**EXERCISE DIRECTIONS:**
The pictures stay out. Please retype every line below exactly.

(Coordinate-based change listings)
○ ○ ○

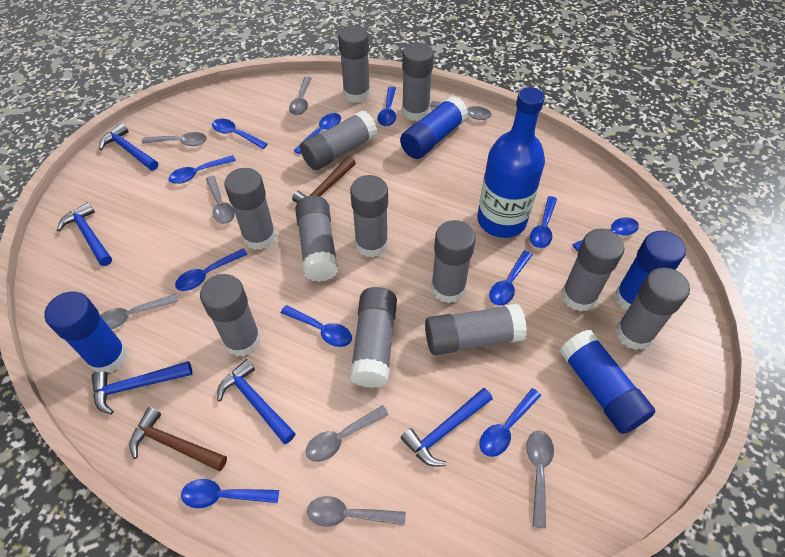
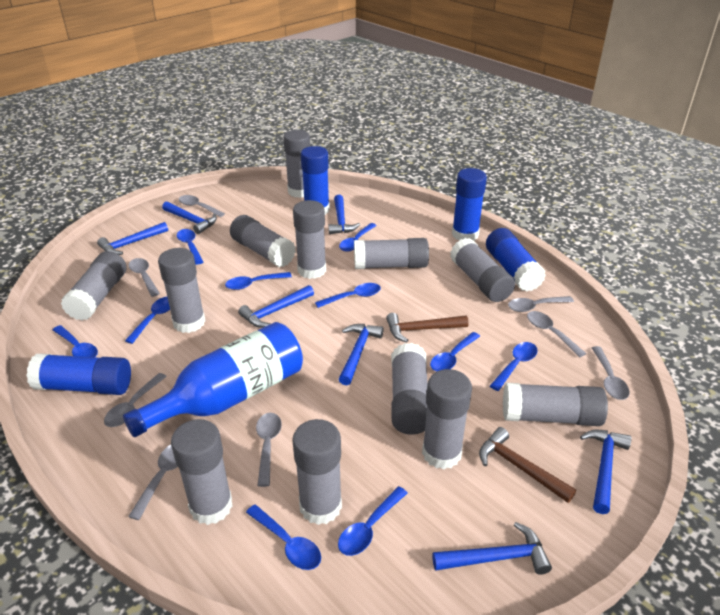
blue hammer: 5 -> 7
blue spoon: 11 -> 10

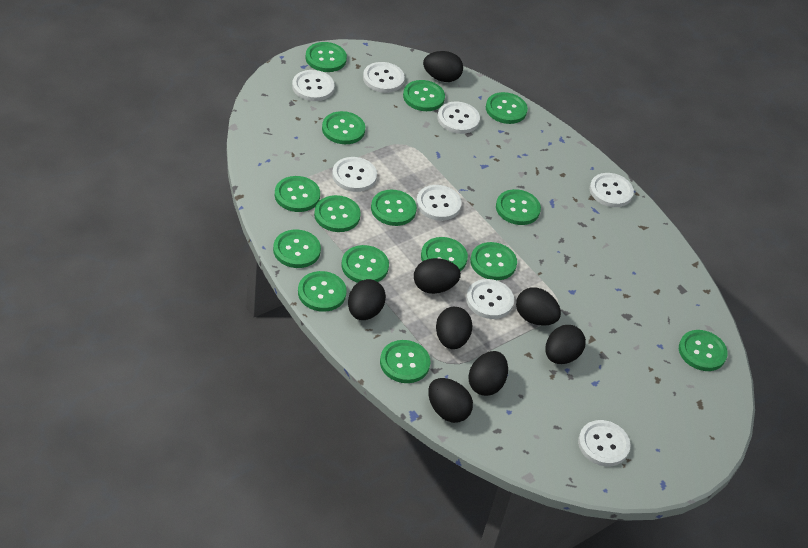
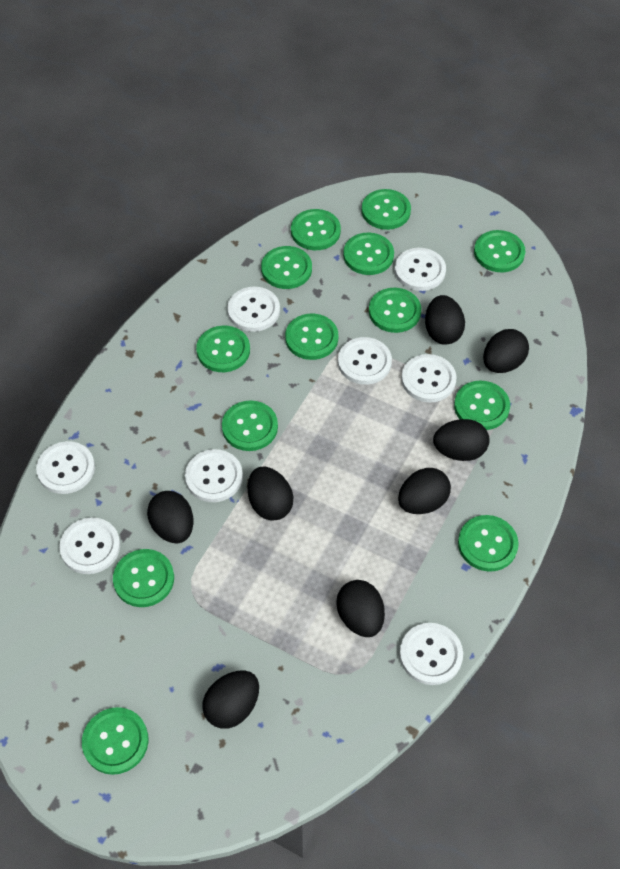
green button: 15 -> 13

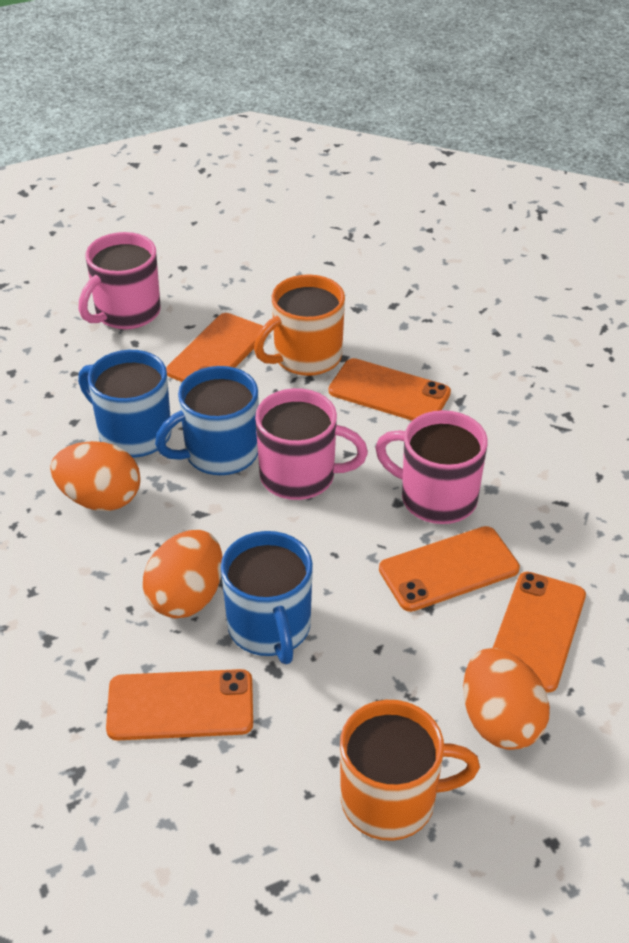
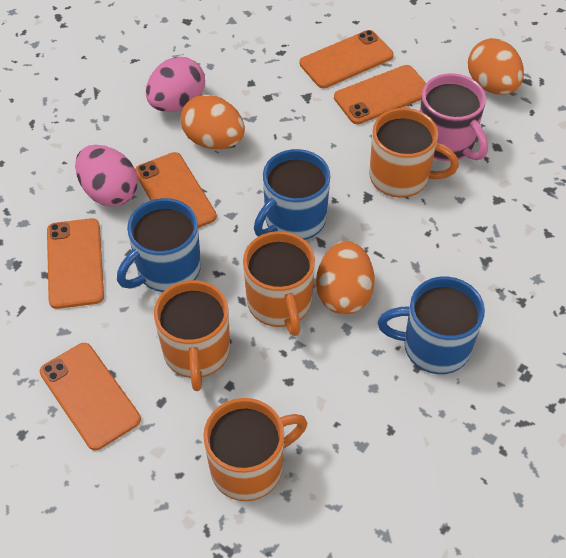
orange mug: 2 -> 4
pink egg: 0 -> 2
pink mug: 3 -> 1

○ ○ ○

**YOUR SOLUTION:**
blue hammer: 5 -> 7
blue spoon: 11 -> 10

green button: 15 -> 13

orange mug: 2 -> 4
pink egg: 0 -> 2
pink mug: 3 -> 1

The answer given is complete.